### Records excerpted from a collection
==============================

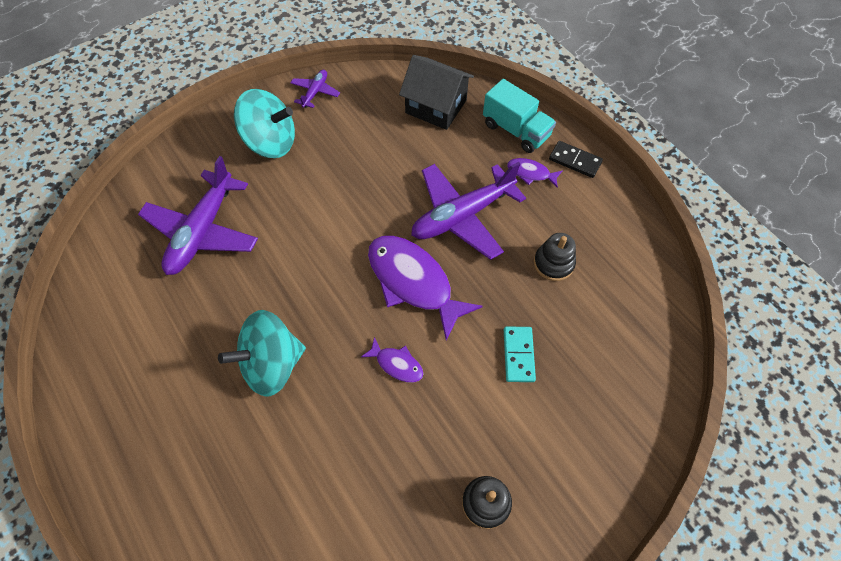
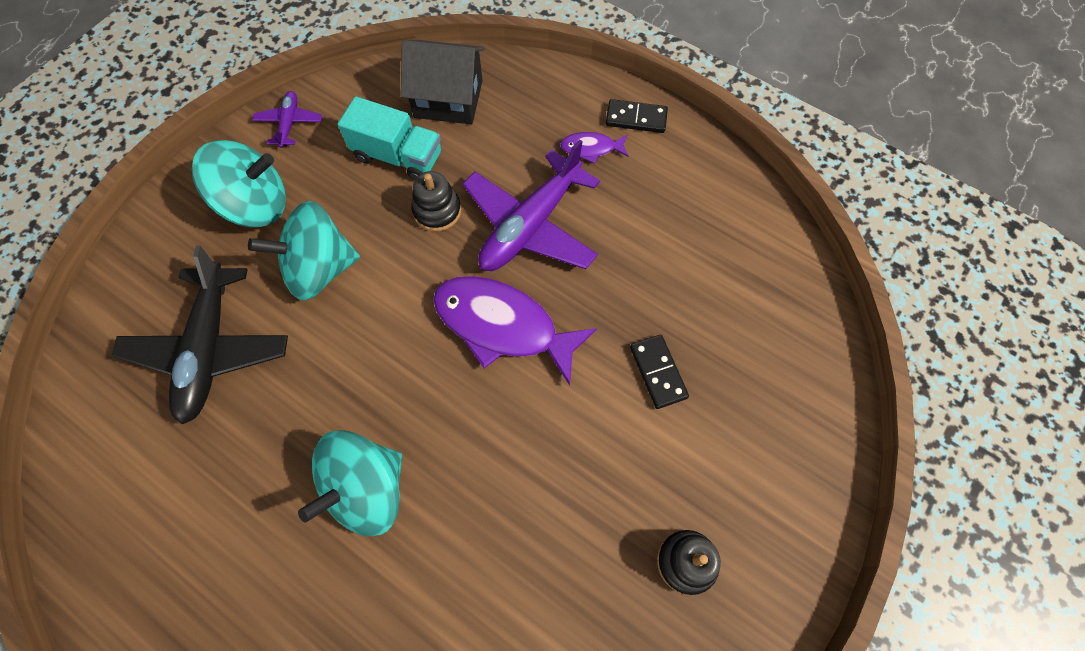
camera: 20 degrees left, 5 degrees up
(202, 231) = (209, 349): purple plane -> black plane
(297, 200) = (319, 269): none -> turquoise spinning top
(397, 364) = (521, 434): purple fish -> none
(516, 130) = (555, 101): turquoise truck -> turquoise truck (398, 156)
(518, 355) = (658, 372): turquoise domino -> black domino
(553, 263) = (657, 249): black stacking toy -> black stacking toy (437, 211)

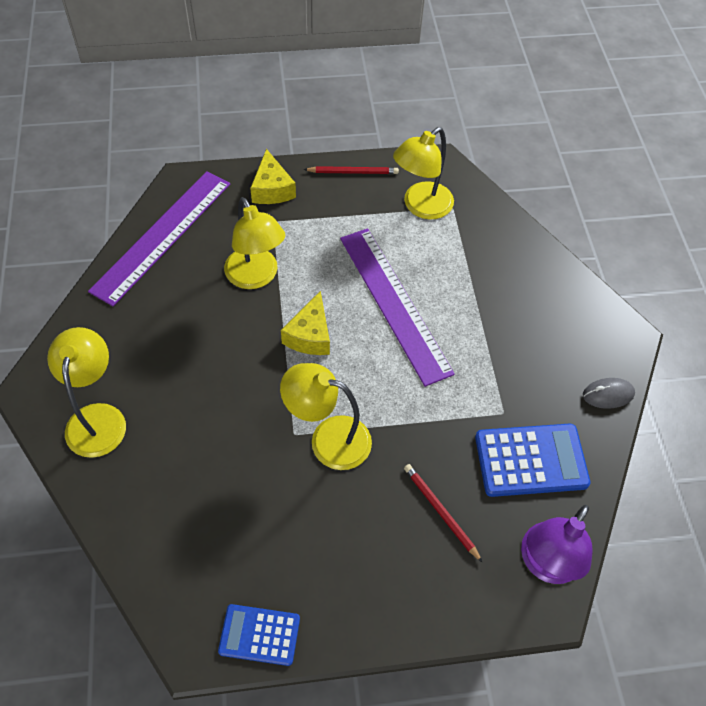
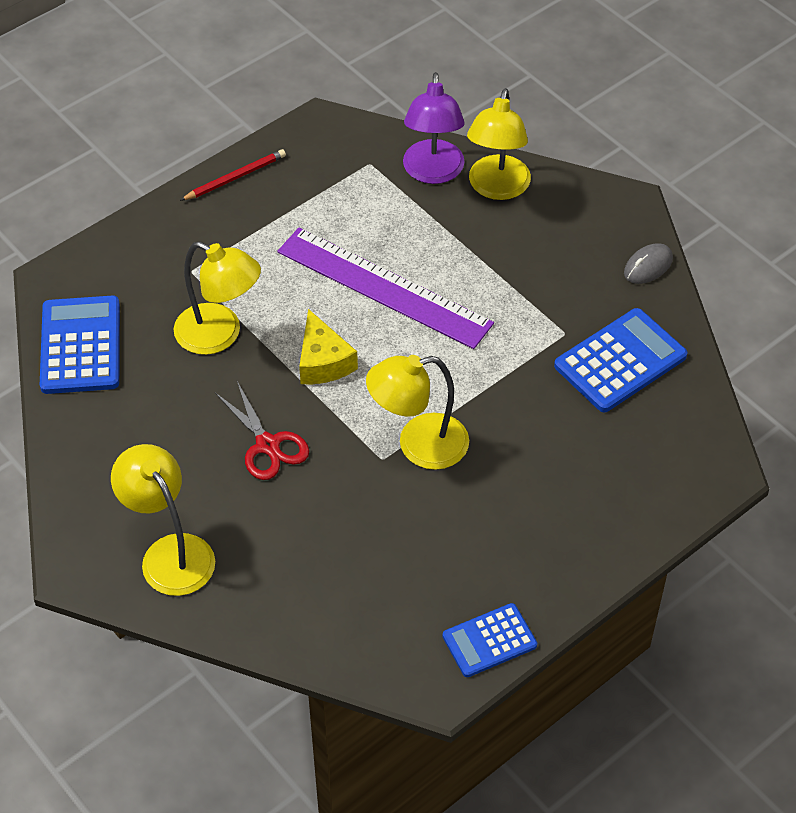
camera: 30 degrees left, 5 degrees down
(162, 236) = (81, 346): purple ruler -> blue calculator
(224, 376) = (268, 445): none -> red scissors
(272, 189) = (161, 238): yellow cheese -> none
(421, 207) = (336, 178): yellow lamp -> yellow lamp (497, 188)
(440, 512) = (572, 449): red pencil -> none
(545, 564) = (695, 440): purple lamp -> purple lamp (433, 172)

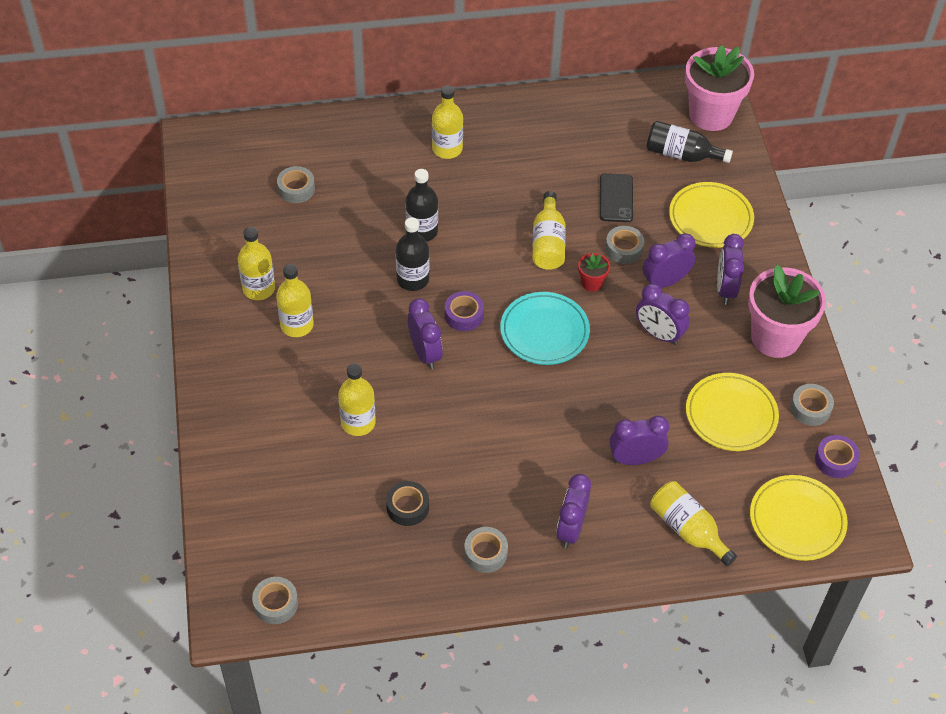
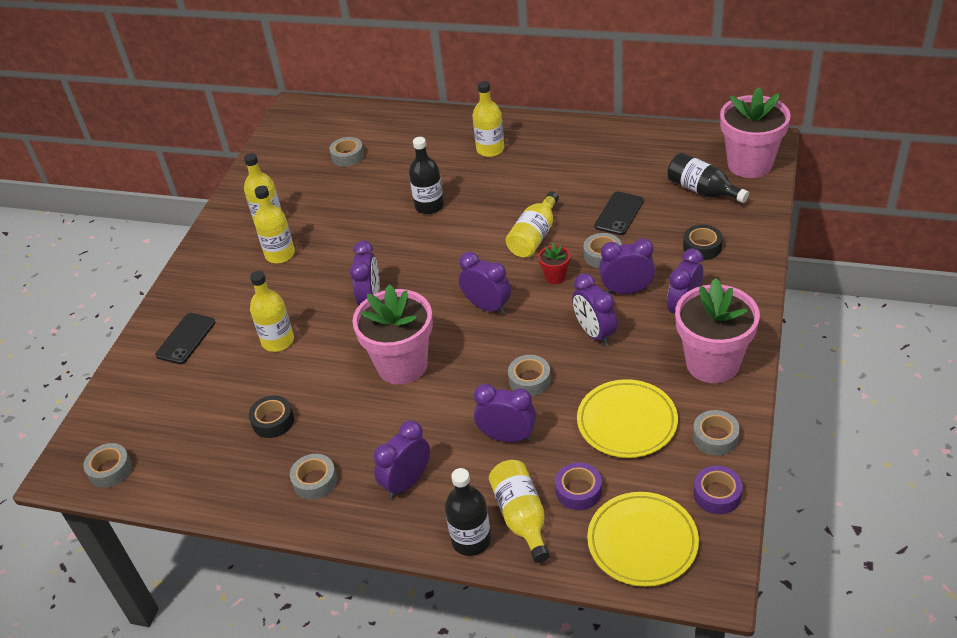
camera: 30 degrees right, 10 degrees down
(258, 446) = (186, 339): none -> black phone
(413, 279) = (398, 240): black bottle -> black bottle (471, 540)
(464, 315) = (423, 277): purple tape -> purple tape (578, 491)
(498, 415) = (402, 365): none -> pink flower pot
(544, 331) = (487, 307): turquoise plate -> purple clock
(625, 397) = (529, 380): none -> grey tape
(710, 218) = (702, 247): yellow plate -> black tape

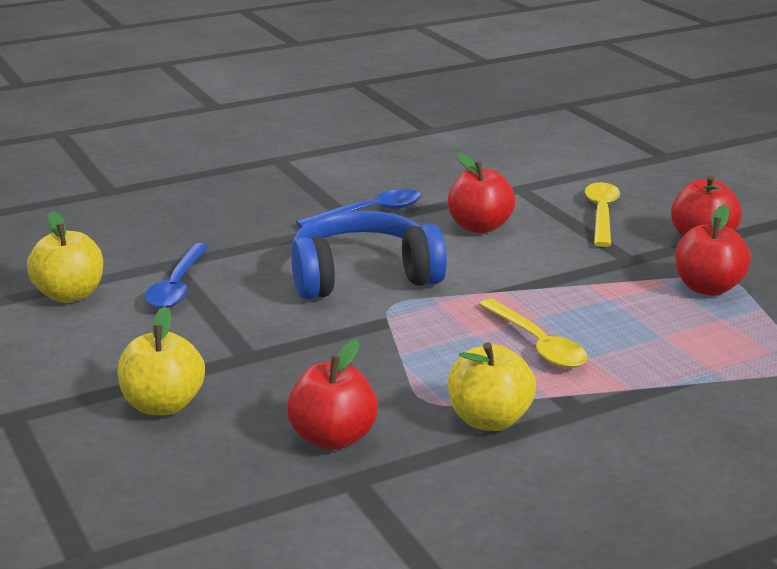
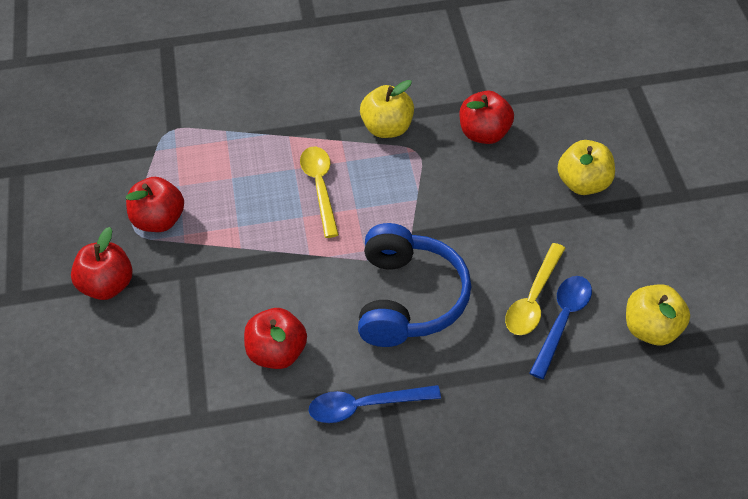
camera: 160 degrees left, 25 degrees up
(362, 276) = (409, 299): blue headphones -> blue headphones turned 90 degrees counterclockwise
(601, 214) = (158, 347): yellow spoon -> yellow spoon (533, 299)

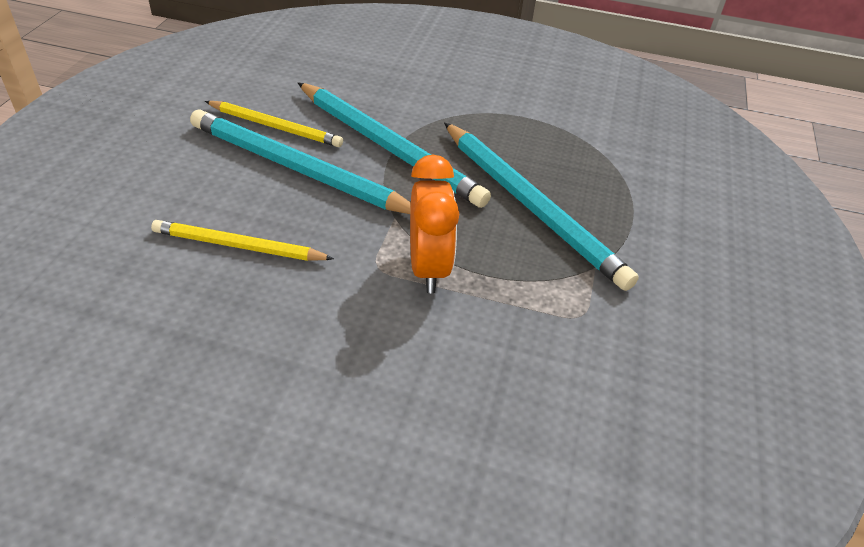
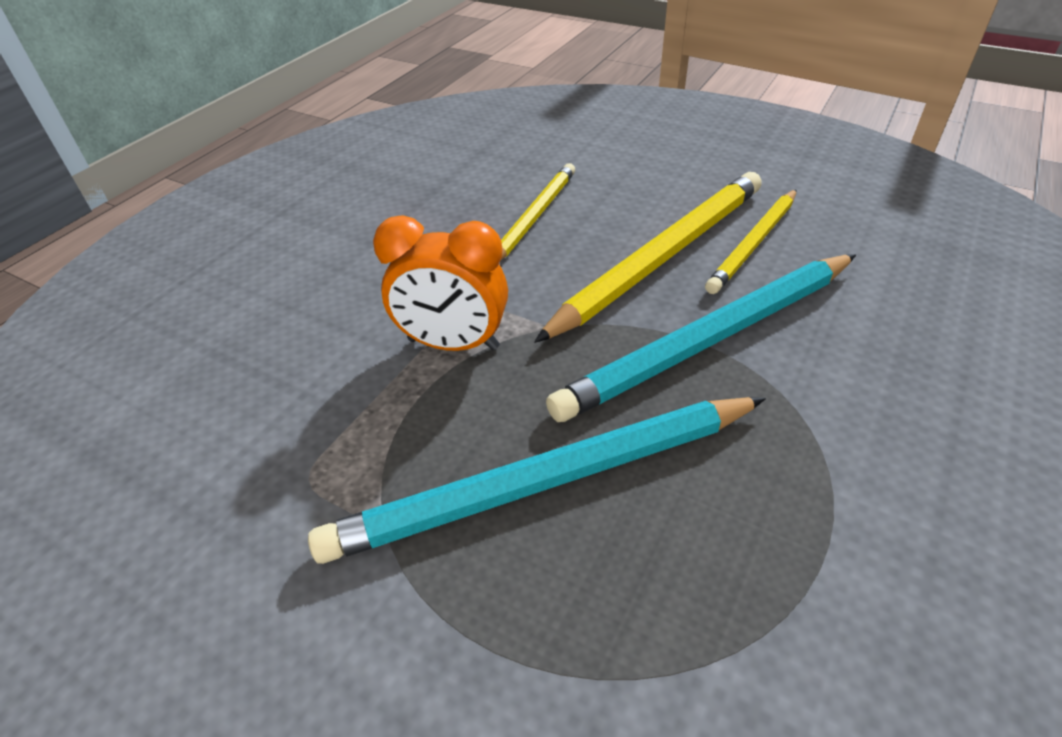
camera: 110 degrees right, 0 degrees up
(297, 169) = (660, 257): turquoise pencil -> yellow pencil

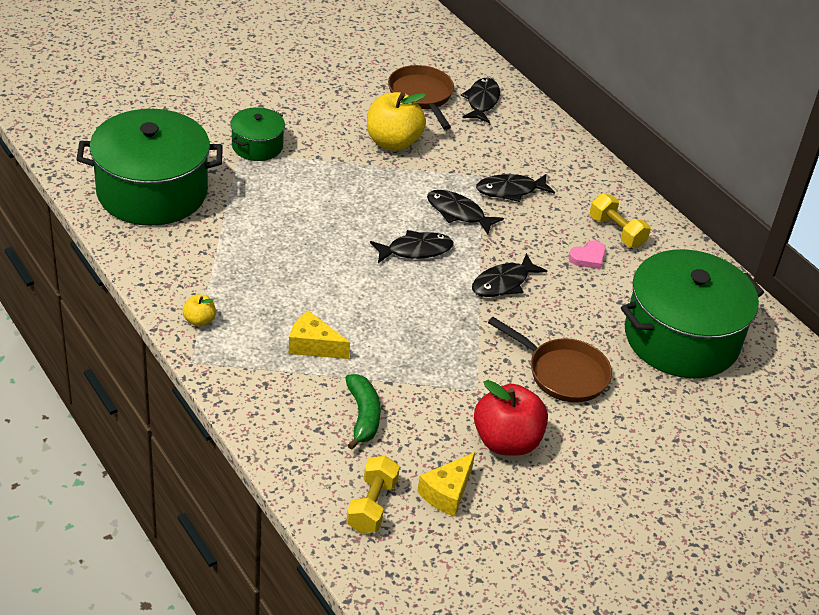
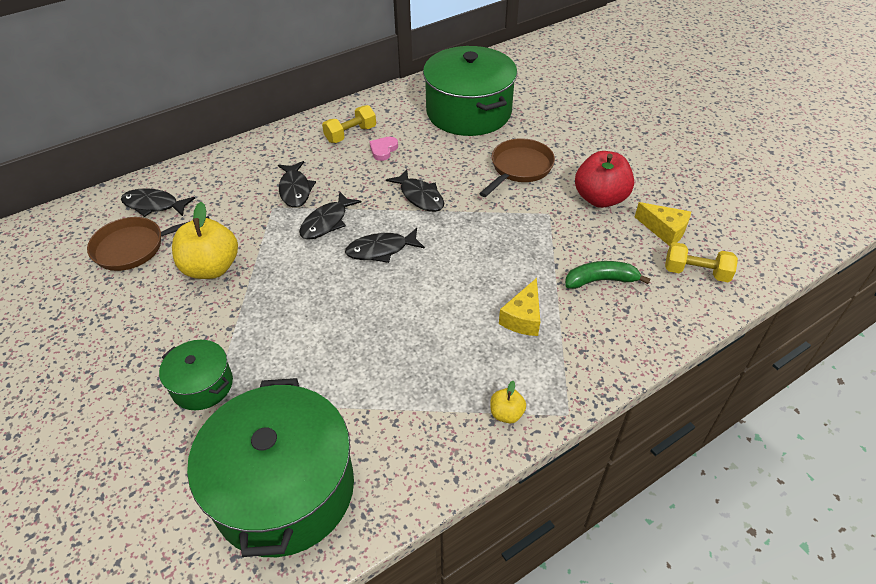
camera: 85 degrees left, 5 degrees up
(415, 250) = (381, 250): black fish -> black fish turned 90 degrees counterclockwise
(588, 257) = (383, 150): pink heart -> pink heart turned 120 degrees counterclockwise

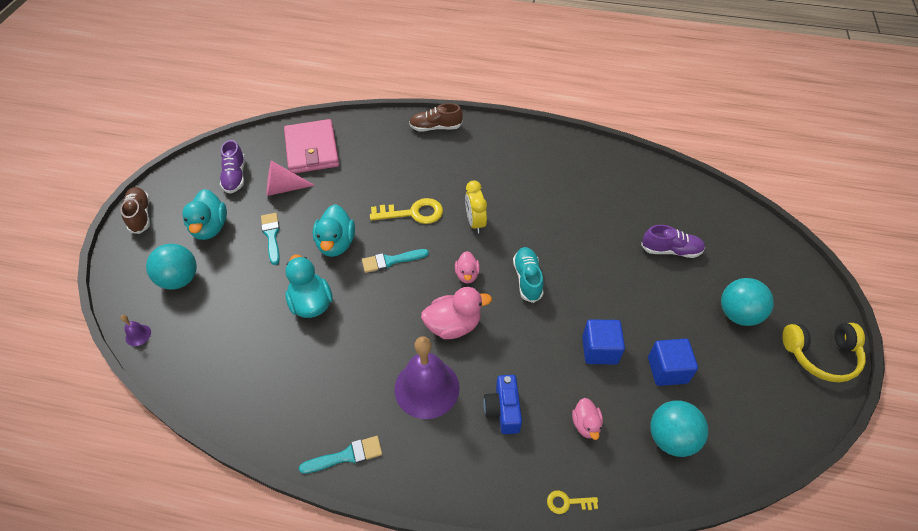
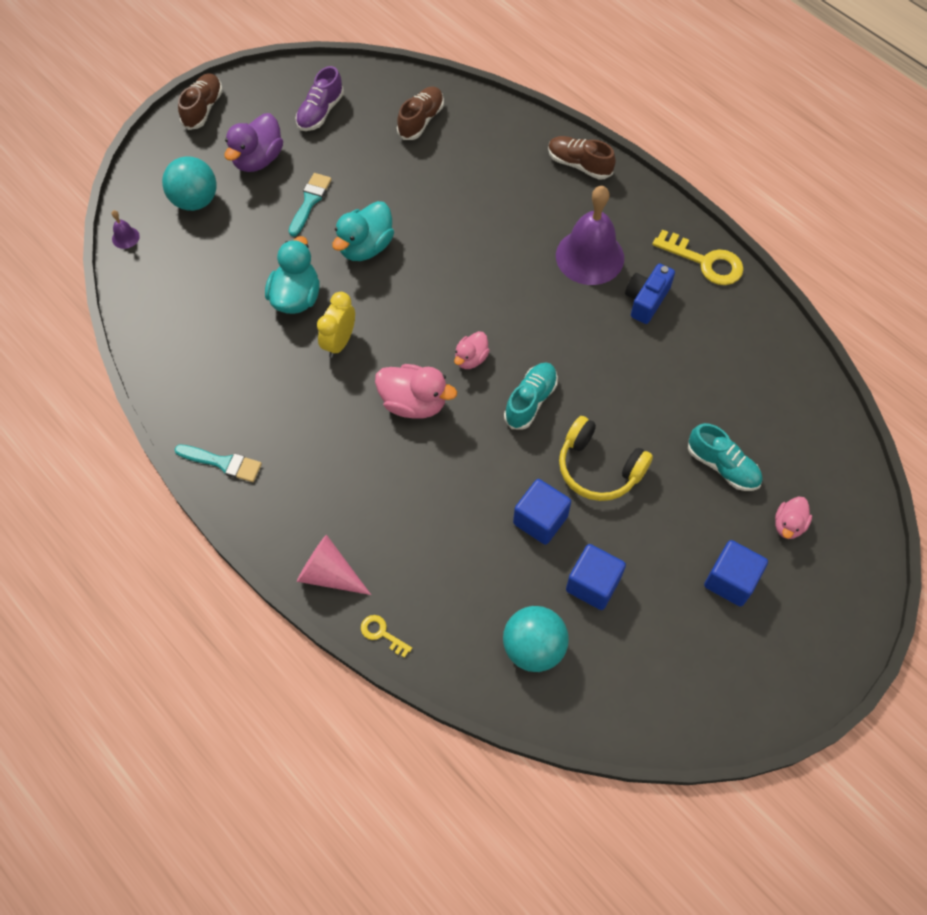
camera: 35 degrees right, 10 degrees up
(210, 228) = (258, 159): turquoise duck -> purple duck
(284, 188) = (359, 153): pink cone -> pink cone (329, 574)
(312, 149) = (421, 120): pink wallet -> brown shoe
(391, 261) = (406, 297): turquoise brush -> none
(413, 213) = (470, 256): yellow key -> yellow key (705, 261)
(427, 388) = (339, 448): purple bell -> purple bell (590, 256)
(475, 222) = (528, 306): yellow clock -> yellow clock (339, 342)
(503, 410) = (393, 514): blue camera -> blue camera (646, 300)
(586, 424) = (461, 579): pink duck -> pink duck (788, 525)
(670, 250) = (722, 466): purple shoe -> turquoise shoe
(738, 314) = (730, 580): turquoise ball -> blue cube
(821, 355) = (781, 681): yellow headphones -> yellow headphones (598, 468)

==============================

### Work instructions
The output has to match the data above line for line, except that pictures are dropped.

### Output for this task
camera: 20 degrees left, 5 degrees up
(202, 231) = (209, 349): purple plane -> black plane
(297, 200) = (319, 269): none -> turquoise spinning top
(397, 364) = (521, 434): purple fish -> none
(516, 130) = (555, 101): turquoise truck -> turquoise truck (398, 156)
(518, 355) = (658, 372): turquoise domino -> black domino
(553, 263) = (657, 249): black stacking toy -> black stacking toy (437, 211)

camera: 30 degrees left, 5 degrees down
(162, 236) = (81, 346): purple ruler -> blue calculator
(224, 376) = (268, 445): none -> red scissors
(272, 189) = (161, 238): yellow cheese -> none
(421, 207) = (336, 178): yellow lamp -> yellow lamp (497, 188)
(440, 512) = (572, 449): red pencil -> none
(545, 564) = (695, 440): purple lamp -> purple lamp (433, 172)

camera: 30 degrees right, 10 degrees down
(258, 446) = (186, 339): none -> black phone
(413, 279) = (398, 240): black bottle -> black bottle (471, 540)
(464, 315) = (423, 277): purple tape -> purple tape (578, 491)
(498, 415) = (402, 365): none -> pink flower pot
(544, 331) = (487, 307): turquoise plate -> purple clock
(625, 397) = (529, 380): none -> grey tape
(710, 218) = (702, 247): yellow plate -> black tape

camera: 160 degrees left, 25 degrees up
(362, 276) = (409, 299): blue headphones -> blue headphones turned 90 degrees counterclockwise
(601, 214) = (158, 347): yellow spoon -> yellow spoon (533, 299)

camera: 110 degrees right, 0 degrees up
(297, 169) = (660, 257): turquoise pencil -> yellow pencil

camera: 85 degrees left, 5 degrees up
(415, 250) = (381, 250): black fish -> black fish turned 90 degrees counterclockwise
(588, 257) = (383, 150): pink heart -> pink heart turned 120 degrees counterclockwise

camera: 35 degrees right, 10 degrees up
(210, 228) = (258, 159): turquoise duck -> purple duck
(284, 188) = (359, 153): pink cone -> pink cone (329, 574)
(312, 149) = (421, 120): pink wallet -> brown shoe
(391, 261) = (406, 297): turquoise brush -> none
(413, 213) = (470, 256): yellow key -> yellow key (705, 261)
(427, 388) = (339, 448): purple bell -> purple bell (590, 256)
(475, 222) = (528, 306): yellow clock -> yellow clock (339, 342)
(503, 410) = (393, 514): blue camera -> blue camera (646, 300)
(586, 424) = (461, 579): pink duck -> pink duck (788, 525)
(670, 250) = (722, 466): purple shoe -> turquoise shoe
(738, 314) = (730, 580): turquoise ball -> blue cube
(821, 355) = (781, 681): yellow headphones -> yellow headphones (598, 468)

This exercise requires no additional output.